* **Exercise aim**
All lines from the one containing "(59, 515) = (415, 503): none -> brown ring" to the final line of the material should be retyped exactly. Nothing else belongs in the response.

* **Supplied material**
== Segment start ==
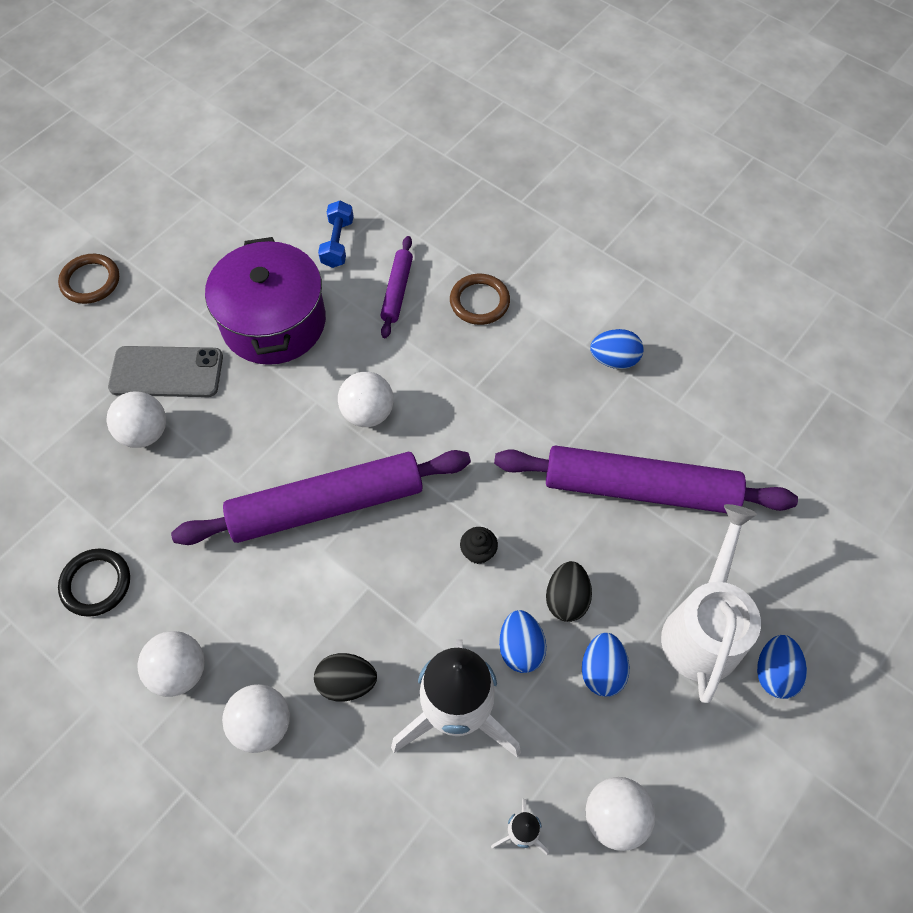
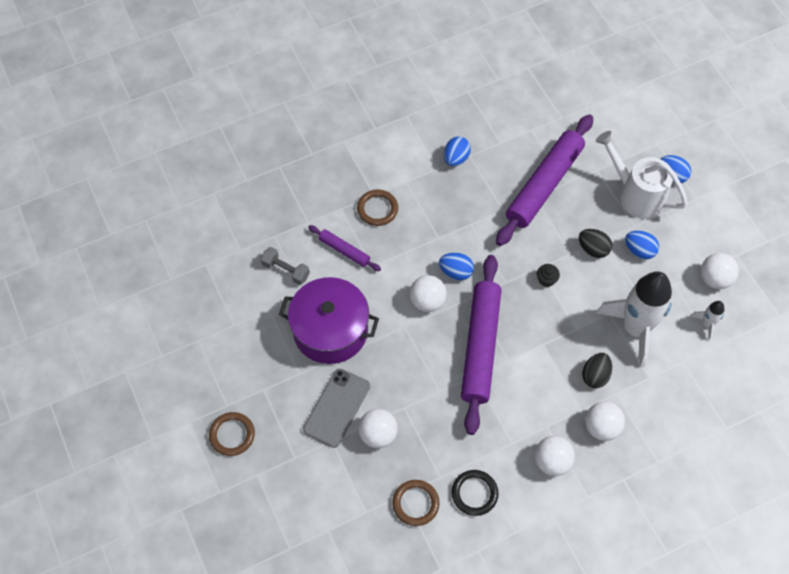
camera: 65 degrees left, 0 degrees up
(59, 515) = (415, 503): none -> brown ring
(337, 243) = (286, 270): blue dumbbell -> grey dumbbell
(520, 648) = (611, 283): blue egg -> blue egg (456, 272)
== Segment end ==
* **Written answer**
(59, 515) = (415, 503): none -> brown ring
(337, 243) = (286, 270): blue dumbbell -> grey dumbbell
(520, 648) = (611, 283): blue egg -> blue egg (456, 272)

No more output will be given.